(Records from a data source)
----
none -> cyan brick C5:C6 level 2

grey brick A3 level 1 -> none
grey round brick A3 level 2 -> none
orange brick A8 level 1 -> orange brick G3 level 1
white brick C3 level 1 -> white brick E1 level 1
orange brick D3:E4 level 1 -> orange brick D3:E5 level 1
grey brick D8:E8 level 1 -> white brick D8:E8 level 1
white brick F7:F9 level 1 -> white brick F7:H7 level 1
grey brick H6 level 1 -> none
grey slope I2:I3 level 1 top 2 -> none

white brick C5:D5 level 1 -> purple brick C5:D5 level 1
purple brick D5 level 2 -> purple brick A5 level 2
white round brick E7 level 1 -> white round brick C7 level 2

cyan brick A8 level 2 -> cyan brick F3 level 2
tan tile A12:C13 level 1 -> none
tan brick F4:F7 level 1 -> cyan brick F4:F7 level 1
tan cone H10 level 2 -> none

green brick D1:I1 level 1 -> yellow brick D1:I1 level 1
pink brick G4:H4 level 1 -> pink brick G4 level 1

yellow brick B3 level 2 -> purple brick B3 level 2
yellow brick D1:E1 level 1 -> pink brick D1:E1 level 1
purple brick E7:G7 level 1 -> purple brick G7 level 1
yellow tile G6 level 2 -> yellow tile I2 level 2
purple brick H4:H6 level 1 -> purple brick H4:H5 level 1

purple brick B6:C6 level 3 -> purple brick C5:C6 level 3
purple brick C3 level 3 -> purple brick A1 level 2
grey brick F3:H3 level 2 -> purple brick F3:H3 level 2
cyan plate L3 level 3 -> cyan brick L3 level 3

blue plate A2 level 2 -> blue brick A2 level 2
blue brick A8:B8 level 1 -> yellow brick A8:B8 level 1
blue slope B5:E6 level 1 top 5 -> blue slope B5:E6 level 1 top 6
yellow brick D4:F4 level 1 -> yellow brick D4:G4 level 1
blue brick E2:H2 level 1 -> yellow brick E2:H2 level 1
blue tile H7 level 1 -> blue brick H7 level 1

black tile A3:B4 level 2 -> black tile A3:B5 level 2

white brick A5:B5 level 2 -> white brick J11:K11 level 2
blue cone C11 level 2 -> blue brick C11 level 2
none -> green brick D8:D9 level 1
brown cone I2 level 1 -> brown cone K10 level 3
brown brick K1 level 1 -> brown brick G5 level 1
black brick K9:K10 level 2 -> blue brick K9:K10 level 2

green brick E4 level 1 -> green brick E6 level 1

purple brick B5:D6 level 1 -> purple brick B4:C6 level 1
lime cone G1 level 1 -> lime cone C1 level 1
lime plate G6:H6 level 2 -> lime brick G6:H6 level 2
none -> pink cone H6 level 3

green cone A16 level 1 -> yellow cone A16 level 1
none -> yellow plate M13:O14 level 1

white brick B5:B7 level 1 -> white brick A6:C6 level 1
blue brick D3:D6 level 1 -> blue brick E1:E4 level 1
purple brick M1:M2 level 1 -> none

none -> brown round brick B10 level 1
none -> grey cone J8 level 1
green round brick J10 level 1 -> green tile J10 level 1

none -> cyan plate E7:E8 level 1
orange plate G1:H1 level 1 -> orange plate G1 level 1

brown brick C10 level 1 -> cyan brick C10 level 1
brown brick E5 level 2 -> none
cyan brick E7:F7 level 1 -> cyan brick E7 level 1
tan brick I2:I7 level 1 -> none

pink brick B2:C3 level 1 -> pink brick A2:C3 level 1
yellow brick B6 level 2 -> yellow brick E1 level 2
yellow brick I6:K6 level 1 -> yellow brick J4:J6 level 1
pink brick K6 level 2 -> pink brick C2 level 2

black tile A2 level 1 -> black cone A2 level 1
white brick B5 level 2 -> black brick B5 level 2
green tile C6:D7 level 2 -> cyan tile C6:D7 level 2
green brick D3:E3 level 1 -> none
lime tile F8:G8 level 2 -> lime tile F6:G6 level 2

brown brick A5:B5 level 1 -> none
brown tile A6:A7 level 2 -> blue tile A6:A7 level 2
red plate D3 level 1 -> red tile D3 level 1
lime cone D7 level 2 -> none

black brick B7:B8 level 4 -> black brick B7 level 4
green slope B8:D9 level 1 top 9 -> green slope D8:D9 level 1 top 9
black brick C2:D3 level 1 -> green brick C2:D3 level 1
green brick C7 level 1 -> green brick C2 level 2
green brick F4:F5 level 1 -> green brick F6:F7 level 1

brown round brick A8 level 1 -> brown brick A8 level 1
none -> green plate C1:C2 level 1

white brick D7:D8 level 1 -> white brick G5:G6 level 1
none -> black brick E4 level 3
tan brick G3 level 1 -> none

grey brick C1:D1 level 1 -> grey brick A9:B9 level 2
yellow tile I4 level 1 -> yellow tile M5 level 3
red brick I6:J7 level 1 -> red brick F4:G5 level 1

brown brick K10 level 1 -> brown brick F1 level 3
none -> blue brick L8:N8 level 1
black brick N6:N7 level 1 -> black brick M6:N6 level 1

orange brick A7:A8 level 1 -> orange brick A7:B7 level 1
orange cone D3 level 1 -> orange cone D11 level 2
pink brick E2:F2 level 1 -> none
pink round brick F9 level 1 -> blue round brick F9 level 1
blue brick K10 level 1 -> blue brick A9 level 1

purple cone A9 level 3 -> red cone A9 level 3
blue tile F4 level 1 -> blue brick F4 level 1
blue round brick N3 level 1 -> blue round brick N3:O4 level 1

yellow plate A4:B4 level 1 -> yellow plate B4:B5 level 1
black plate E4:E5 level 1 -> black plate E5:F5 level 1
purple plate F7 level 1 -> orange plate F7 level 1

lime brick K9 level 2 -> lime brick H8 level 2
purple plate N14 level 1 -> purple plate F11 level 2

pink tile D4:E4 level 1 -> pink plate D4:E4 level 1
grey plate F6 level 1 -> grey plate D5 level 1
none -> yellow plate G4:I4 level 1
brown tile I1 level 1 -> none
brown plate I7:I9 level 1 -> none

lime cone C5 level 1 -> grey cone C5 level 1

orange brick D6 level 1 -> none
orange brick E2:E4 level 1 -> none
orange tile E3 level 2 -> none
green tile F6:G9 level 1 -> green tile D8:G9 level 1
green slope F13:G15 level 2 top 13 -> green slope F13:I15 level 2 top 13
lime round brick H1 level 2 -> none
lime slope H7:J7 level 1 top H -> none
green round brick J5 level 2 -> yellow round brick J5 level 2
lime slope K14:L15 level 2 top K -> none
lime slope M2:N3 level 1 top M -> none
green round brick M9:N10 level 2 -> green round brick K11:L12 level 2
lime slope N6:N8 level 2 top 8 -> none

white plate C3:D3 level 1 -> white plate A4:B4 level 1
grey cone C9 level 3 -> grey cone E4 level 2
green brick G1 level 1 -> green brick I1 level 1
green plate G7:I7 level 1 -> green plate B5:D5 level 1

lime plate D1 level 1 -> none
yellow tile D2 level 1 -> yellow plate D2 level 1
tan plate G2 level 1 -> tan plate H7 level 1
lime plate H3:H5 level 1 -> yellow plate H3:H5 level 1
----
Reproduce every entry above exactly as it was written.

none -> cyan brick C5:C6 level 2

grey brick A3 level 1 -> none
grey round brick A3 level 2 -> none
orange brick A8 level 1 -> orange brick G3 level 1
white brick C3 level 1 -> white brick E1 level 1
orange brick D3:E4 level 1 -> orange brick D3:E5 level 1
grey brick D8:E8 level 1 -> white brick D8:E8 level 1
white brick F7:F9 level 1 -> white brick F7:H7 level 1
grey brick H6 level 1 -> none
grey slope I2:I3 level 1 top 2 -> none

white brick C5:D5 level 1 -> purple brick C5:D5 level 1
purple brick D5 level 2 -> purple brick A5 level 2
white round brick E7 level 1 -> white round brick C7 level 2

cyan brick A8 level 2 -> cyan brick F3 level 2
tan tile A12:C13 level 1 -> none
tan brick F4:F7 level 1 -> cyan brick F4:F7 level 1
tan cone H10 level 2 -> none

green brick D1:I1 level 1 -> yellow brick D1:I1 level 1
pink brick G4:H4 level 1 -> pink brick G4 level 1

yellow brick B3 level 2 -> purple brick B3 level 2
yellow brick D1:E1 level 1 -> pink brick D1:E1 level 1
purple brick E7:G7 level 1 -> purple brick G7 level 1
yellow tile G6 level 2 -> yellow tile I2 level 2
purple brick H4:H6 level 1 -> purple brick H4:H5 level 1

purple brick B6:C6 level 3 -> purple brick C5:C6 level 3
purple brick C3 level 3 -> purple brick A1 level 2
grey brick F3:H3 level 2 -> purple brick F3:H3 level 2
cyan plate L3 level 3 -> cyan brick L3 level 3

blue plate A2 level 2 -> blue brick A2 level 2
blue brick A8:B8 level 1 -> yellow brick A8:B8 level 1
blue slope B5:E6 level 1 top 5 -> blue slope B5:E6 level 1 top 6
yellow brick D4:F4 level 1 -> yellow brick D4:G4 level 1
blue brick E2:H2 level 1 -> yellow brick E2:H2 level 1
blue tile H7 level 1 -> blue brick H7 level 1

black tile A3:B4 level 2 -> black tile A3:B5 level 2

white brick A5:B5 level 2 -> white brick J11:K11 level 2
blue cone C11 level 2 -> blue brick C11 level 2
none -> green brick D8:D9 level 1
brown cone I2 level 1 -> brown cone K10 level 3
brown brick K1 level 1 -> brown brick G5 level 1
black brick K9:K10 level 2 -> blue brick K9:K10 level 2

green brick E4 level 1 -> green brick E6 level 1

purple brick B5:D6 level 1 -> purple brick B4:C6 level 1
lime cone G1 level 1 -> lime cone C1 level 1
lime plate G6:H6 level 2 -> lime brick G6:H6 level 2
none -> pink cone H6 level 3

green cone A16 level 1 -> yellow cone A16 level 1
none -> yellow plate M13:O14 level 1

white brick B5:B7 level 1 -> white brick A6:C6 level 1
blue brick D3:D6 level 1 -> blue brick E1:E4 level 1
purple brick M1:M2 level 1 -> none

none -> brown round brick B10 level 1
none -> grey cone J8 level 1
green round brick J10 level 1 -> green tile J10 level 1

none -> cyan plate E7:E8 level 1
orange plate G1:H1 level 1 -> orange plate G1 level 1

brown brick C10 level 1 -> cyan brick C10 level 1
brown brick E5 level 2 -> none
cyan brick E7:F7 level 1 -> cyan brick E7 level 1
tan brick I2:I7 level 1 -> none

pink brick B2:C3 level 1 -> pink brick A2:C3 level 1
yellow brick B6 level 2 -> yellow brick E1 level 2
yellow brick I6:K6 level 1 -> yellow brick J4:J6 level 1
pink brick K6 level 2 -> pink brick C2 level 2

black tile A2 level 1 -> black cone A2 level 1
white brick B5 level 2 -> black brick B5 level 2
green tile C6:D7 level 2 -> cyan tile C6:D7 level 2
green brick D3:E3 level 1 -> none
lime tile F8:G8 level 2 -> lime tile F6:G6 level 2

brown brick A5:B5 level 1 -> none
brown tile A6:A7 level 2 -> blue tile A6:A7 level 2
red plate D3 level 1 -> red tile D3 level 1
lime cone D7 level 2 -> none

black brick B7:B8 level 4 -> black brick B7 level 4
green slope B8:D9 level 1 top 9 -> green slope D8:D9 level 1 top 9
black brick C2:D3 level 1 -> green brick C2:D3 level 1
green brick C7 level 1 -> green brick C2 level 2
green brick F4:F5 level 1 -> green brick F6:F7 level 1

brown round brick A8 level 1 -> brown brick A8 level 1
none -> green plate C1:C2 level 1

white brick D7:D8 level 1 -> white brick G5:G6 level 1
none -> black brick E4 level 3
tan brick G3 level 1 -> none

grey brick C1:D1 level 1 -> grey brick A9:B9 level 2
yellow tile I4 level 1 -> yellow tile M5 level 3
red brick I6:J7 level 1 -> red brick F4:G5 level 1

brown brick K10 level 1 -> brown brick F1 level 3
none -> blue brick L8:N8 level 1
black brick N6:N7 level 1 -> black brick M6:N6 level 1

orange brick A7:A8 level 1 -> orange brick A7:B7 level 1
orange cone D3 level 1 -> orange cone D11 level 2
pink brick E2:F2 level 1 -> none
pink round brick F9 level 1 -> blue round brick F9 level 1
blue brick K10 level 1 -> blue brick A9 level 1

purple cone A9 level 3 -> red cone A9 level 3
blue tile F4 level 1 -> blue brick F4 level 1
blue round brick N3 level 1 -> blue round brick N3:O4 level 1

yellow plate A4:B4 level 1 -> yellow plate B4:B5 level 1
black plate E4:E5 level 1 -> black plate E5:F5 level 1
purple plate F7 level 1 -> orange plate F7 level 1

lime brick K9 level 2 -> lime brick H8 level 2
purple plate N14 level 1 -> purple plate F11 level 2

pink tile D4:E4 level 1 -> pink plate D4:E4 level 1
grey plate F6 level 1 -> grey plate D5 level 1
none -> yellow plate G4:I4 level 1
brown tile I1 level 1 -> none
brown plate I7:I9 level 1 -> none

lime cone C5 level 1 -> grey cone C5 level 1

orange brick D6 level 1 -> none
orange brick E2:E4 level 1 -> none
orange tile E3 level 2 -> none
green tile F6:G9 level 1 -> green tile D8:G9 level 1
green slope F13:G15 level 2 top 13 -> green slope F13:I15 level 2 top 13
lime round brick H1 level 2 -> none
lime slope H7:J7 level 1 top H -> none
green round brick J5 level 2 -> yellow round brick J5 level 2
lime slope K14:L15 level 2 top K -> none
lime slope M2:N3 level 1 top M -> none
green round brick M9:N10 level 2 -> green round brick K11:L12 level 2
lime slope N6:N8 level 2 top 8 -> none

white plate C3:D3 level 1 -> white plate A4:B4 level 1
grey cone C9 level 3 -> grey cone E4 level 2
green brick G1 level 1 -> green brick I1 level 1
green plate G7:I7 level 1 -> green plate B5:D5 level 1

lime plate D1 level 1 -> none
yellow tile D2 level 1 -> yellow plate D2 level 1
tan plate G2 level 1 -> tan plate H7 level 1
lime plate H3:H5 level 1 -> yellow plate H3:H5 level 1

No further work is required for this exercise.